* **Your objective**
State how many lines of the entries below hold the word "button"; reply with nothing but the number.

Before-and-after change records

::::

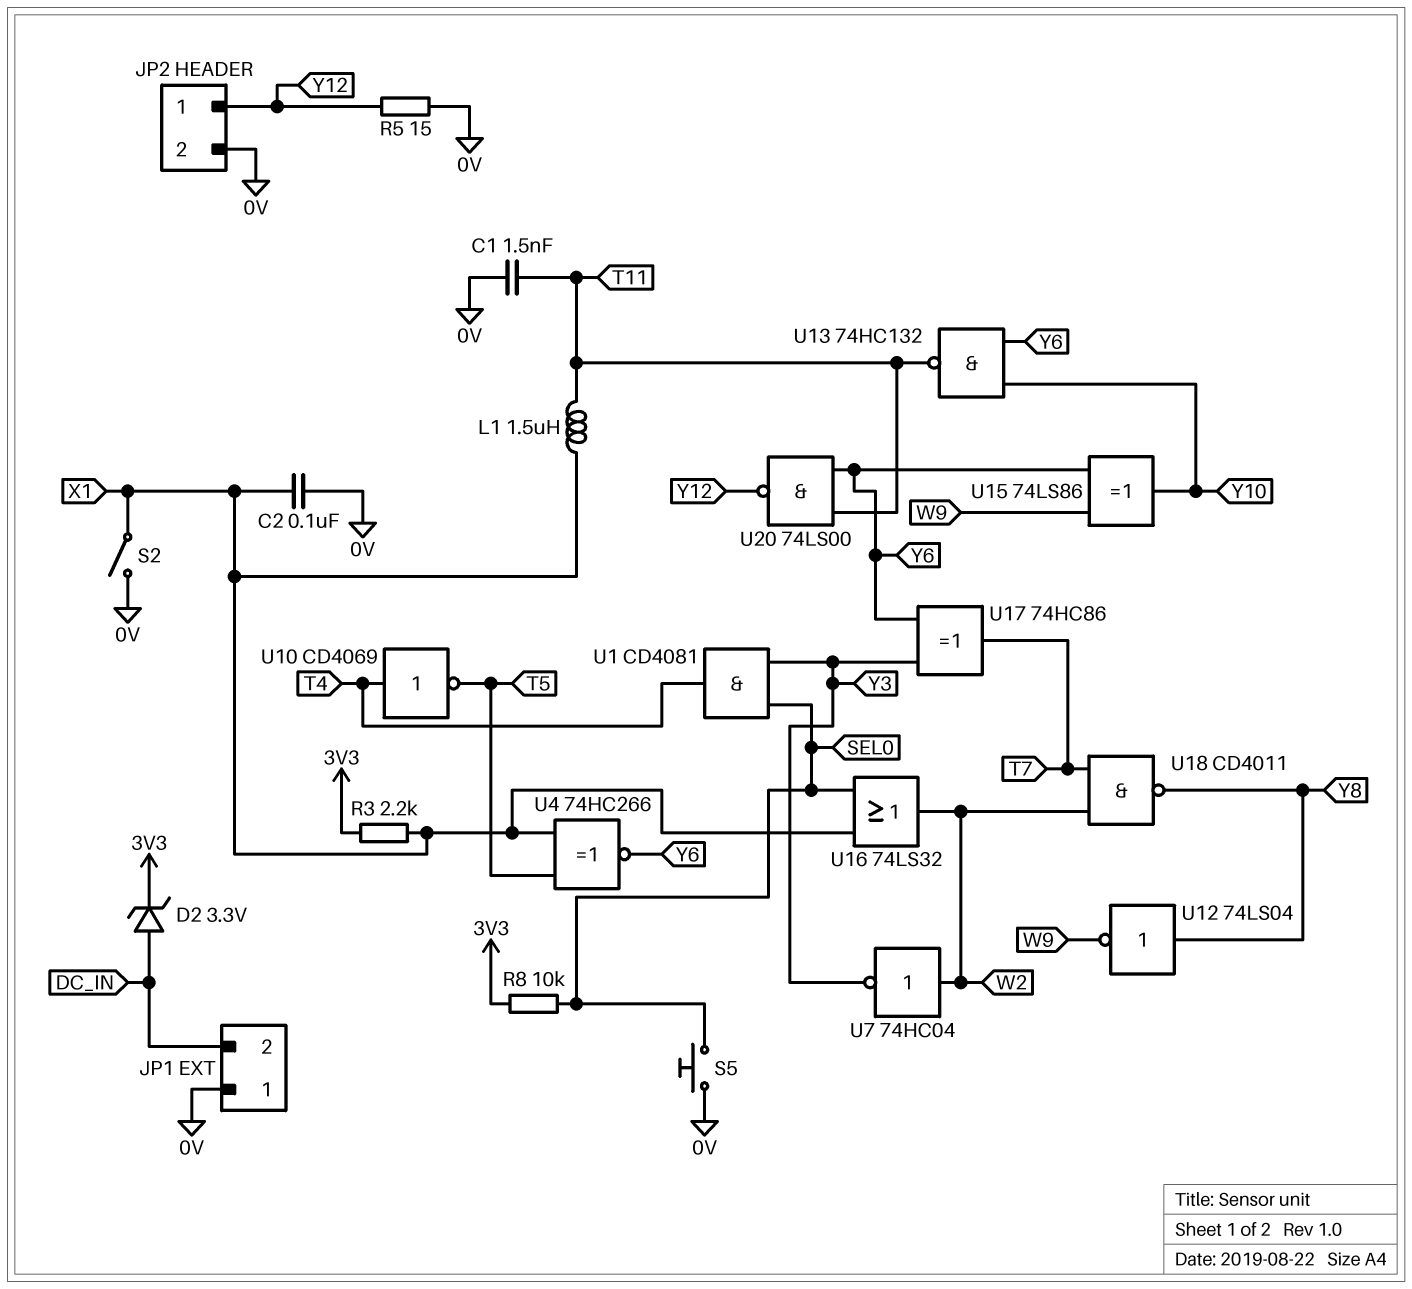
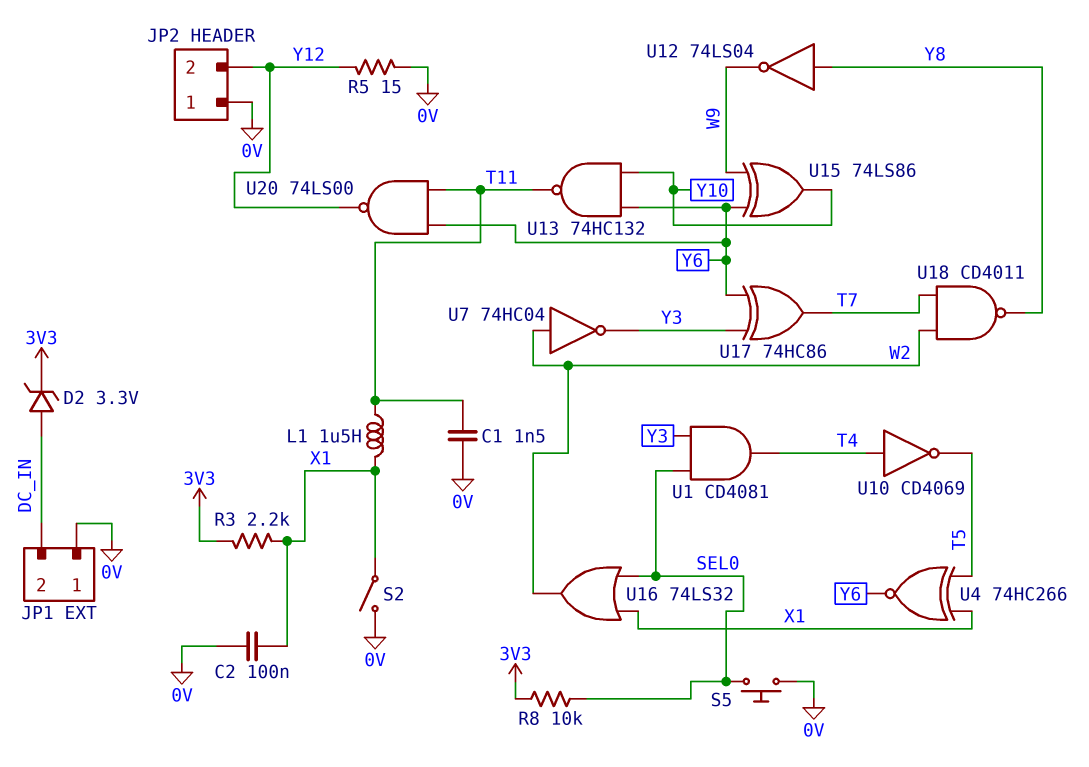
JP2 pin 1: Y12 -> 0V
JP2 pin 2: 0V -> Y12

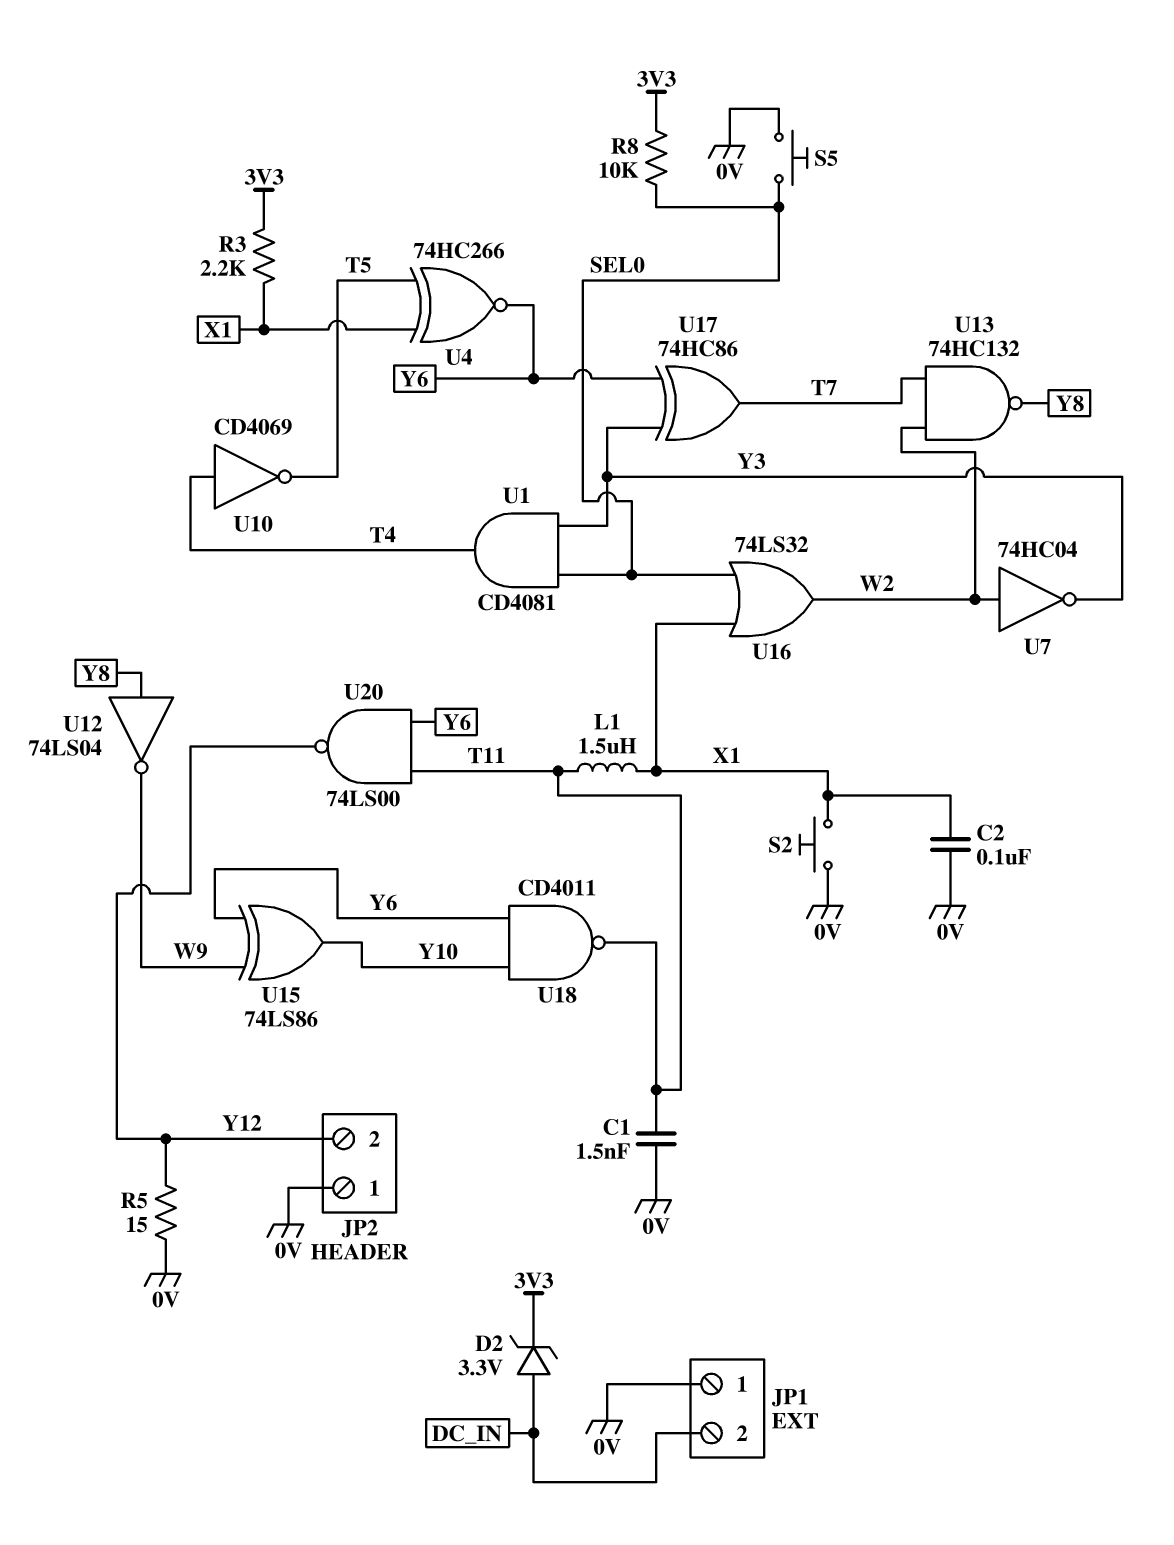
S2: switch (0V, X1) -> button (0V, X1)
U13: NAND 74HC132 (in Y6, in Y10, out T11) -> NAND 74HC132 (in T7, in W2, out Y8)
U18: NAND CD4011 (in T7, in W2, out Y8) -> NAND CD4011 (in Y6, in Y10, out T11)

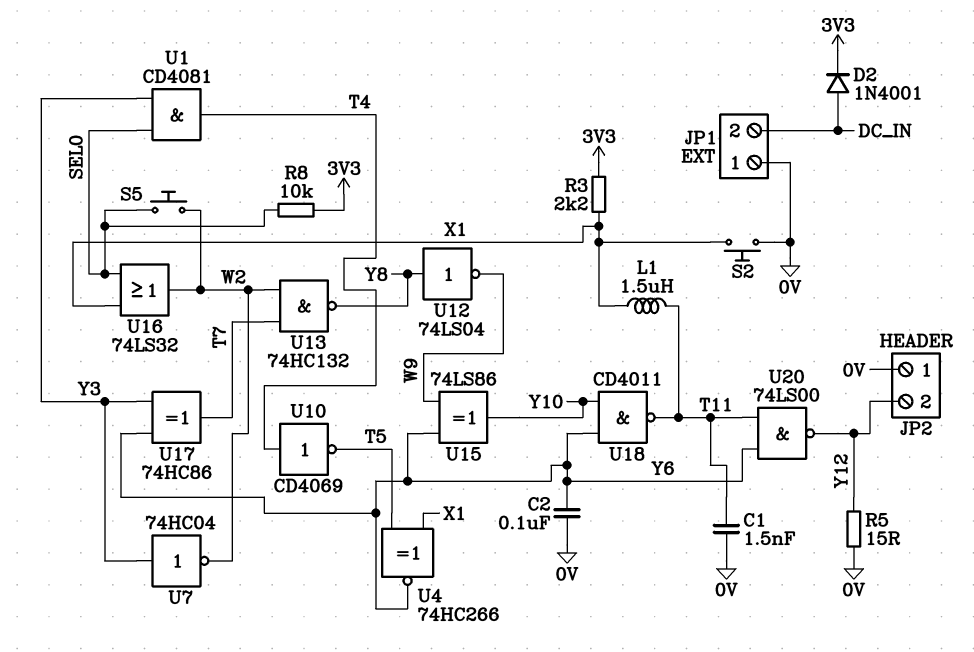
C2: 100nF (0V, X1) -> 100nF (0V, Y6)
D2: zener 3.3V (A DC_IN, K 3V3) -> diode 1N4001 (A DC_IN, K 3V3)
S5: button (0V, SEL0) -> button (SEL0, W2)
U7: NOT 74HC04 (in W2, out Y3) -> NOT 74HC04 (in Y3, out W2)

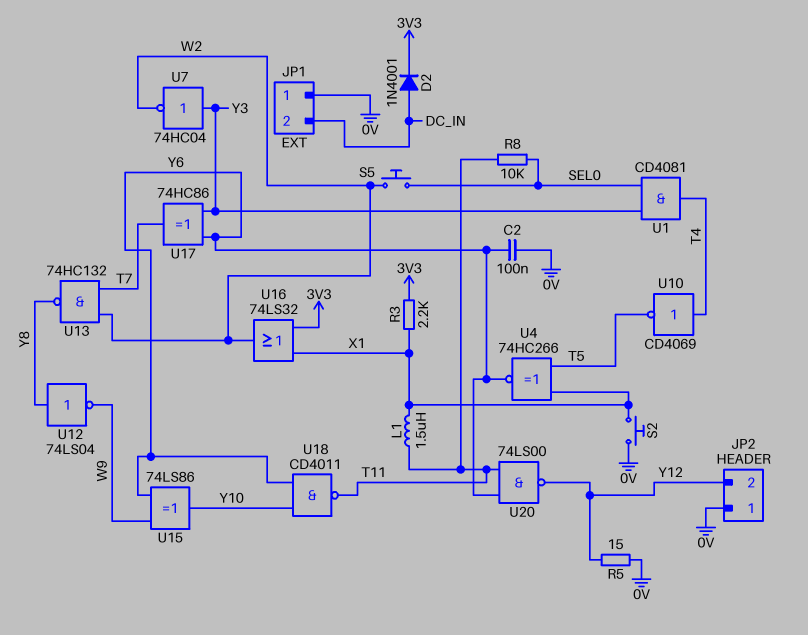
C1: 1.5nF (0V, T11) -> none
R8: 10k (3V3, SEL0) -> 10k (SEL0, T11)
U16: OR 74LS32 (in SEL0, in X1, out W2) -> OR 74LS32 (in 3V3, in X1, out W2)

::::

* **Exercise answer**
2